**About this exercise:** Search the records for the string "size" and copy every line where it turns up.

-- Extracted entries follows --

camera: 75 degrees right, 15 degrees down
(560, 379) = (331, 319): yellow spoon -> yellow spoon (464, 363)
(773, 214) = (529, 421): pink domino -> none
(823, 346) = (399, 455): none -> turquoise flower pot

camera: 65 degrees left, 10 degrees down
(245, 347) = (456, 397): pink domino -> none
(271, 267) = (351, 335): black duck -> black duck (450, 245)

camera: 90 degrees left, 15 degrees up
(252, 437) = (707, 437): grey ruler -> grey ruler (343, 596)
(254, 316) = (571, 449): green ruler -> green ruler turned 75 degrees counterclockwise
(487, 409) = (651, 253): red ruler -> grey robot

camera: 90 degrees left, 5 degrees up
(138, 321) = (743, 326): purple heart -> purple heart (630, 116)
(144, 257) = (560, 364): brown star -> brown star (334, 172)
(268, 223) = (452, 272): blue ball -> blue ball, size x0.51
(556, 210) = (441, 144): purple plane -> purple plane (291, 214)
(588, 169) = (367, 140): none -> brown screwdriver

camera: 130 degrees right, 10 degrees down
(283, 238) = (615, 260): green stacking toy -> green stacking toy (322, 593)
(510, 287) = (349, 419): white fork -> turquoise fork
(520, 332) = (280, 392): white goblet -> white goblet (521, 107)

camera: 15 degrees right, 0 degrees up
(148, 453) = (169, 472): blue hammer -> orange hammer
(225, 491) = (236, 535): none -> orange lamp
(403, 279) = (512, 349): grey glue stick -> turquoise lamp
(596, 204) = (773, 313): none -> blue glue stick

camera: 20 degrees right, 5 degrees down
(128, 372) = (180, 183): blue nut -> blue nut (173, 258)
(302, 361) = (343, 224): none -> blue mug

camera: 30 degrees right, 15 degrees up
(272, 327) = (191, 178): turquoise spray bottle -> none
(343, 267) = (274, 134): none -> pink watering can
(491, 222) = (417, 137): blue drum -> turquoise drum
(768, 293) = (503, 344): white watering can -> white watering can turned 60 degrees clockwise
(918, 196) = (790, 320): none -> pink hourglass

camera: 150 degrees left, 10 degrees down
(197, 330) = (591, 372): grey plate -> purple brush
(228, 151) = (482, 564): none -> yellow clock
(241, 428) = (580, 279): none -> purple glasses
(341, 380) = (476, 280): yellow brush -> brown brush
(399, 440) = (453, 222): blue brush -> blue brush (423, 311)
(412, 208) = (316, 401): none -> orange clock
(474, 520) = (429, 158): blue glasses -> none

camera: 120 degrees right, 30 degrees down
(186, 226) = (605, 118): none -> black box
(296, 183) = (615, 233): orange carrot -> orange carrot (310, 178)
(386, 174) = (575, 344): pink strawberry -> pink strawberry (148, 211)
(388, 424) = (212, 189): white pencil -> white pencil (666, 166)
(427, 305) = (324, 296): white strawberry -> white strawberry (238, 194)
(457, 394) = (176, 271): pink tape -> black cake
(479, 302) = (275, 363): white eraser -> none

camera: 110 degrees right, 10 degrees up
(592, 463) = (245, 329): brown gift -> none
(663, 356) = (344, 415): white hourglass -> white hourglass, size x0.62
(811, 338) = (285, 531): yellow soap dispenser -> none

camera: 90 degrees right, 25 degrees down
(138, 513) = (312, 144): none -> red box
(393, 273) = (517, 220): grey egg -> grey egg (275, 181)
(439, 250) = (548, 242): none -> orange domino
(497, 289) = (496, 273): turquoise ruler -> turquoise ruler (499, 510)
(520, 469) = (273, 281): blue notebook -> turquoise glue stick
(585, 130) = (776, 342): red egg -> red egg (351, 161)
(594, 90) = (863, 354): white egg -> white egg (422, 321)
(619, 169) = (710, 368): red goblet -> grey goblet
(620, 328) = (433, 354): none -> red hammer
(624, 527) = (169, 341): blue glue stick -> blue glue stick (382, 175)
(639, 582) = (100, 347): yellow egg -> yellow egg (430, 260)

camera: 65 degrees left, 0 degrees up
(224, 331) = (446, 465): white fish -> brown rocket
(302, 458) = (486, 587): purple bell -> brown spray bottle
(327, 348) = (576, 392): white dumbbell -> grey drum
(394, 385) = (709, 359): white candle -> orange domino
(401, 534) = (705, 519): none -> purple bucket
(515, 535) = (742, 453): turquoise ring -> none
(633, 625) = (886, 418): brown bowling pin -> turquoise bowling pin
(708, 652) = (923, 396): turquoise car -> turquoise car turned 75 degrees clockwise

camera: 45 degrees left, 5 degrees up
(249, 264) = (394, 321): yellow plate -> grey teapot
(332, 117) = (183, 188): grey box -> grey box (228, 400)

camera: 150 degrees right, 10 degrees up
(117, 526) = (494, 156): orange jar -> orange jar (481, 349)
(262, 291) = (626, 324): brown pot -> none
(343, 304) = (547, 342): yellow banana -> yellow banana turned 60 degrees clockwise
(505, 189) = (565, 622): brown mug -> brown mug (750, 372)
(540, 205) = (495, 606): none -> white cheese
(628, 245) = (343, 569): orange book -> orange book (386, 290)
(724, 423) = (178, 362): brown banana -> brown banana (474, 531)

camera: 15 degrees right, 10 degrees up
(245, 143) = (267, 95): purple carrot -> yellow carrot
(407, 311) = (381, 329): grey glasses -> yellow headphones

-- Extracted entries concluded --

**Your solution:**
(268, 223) = (452, 272): blue ball -> blue ball, size x0.51
(663, 356) = (344, 415): white hourglass -> white hourglass, size x0.62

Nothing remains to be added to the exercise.